▶ **Work required**: Identify all lines below that hold "left" and collect them.

+++ Exercise inputs +++

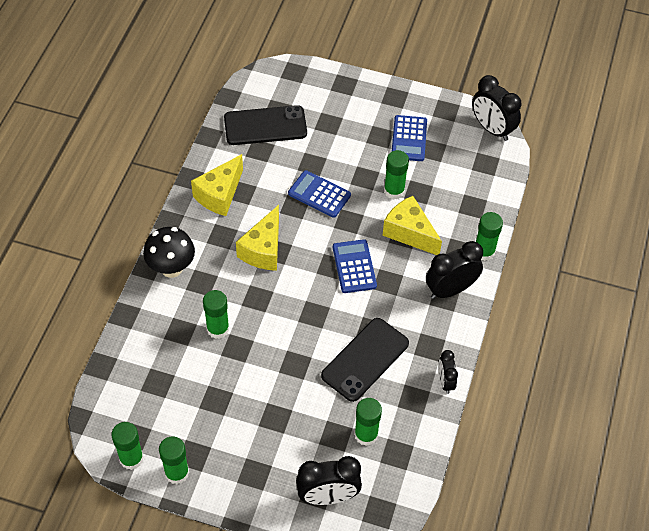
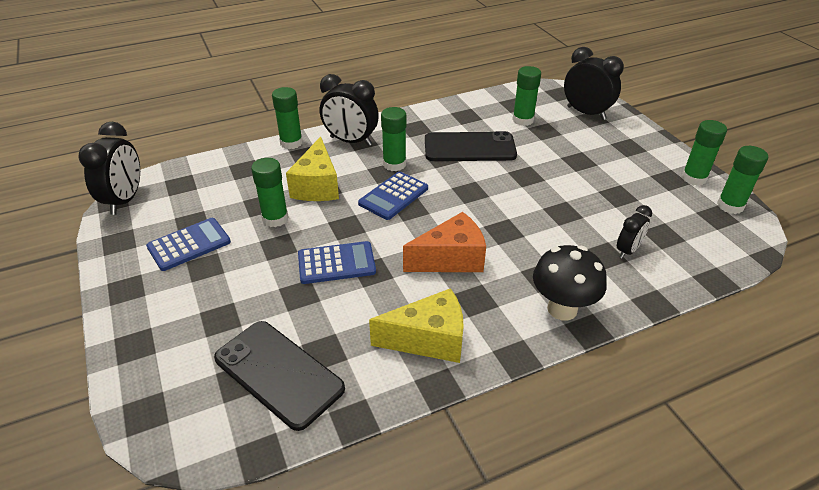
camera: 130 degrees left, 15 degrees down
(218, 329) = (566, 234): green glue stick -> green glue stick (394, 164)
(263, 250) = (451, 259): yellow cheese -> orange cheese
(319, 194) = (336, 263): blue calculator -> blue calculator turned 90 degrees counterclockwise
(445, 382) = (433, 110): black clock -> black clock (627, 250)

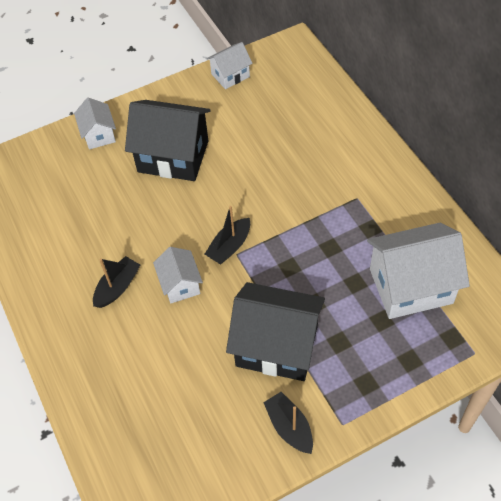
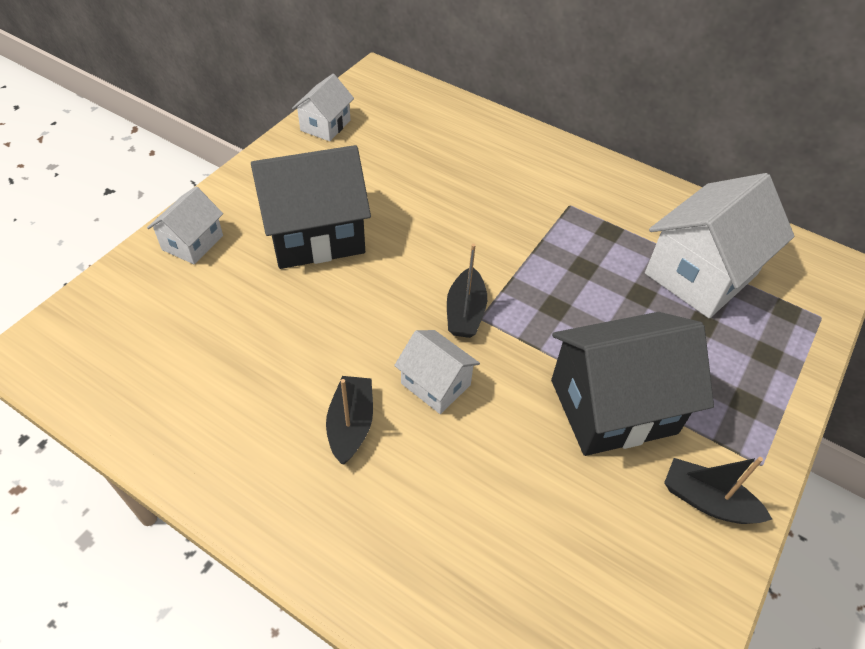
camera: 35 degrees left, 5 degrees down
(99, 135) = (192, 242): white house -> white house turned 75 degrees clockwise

+++

▶ **Written solution**:
camera: 130 degrees left, 15 degrees down
camera: 35 degrees left, 5 degrees down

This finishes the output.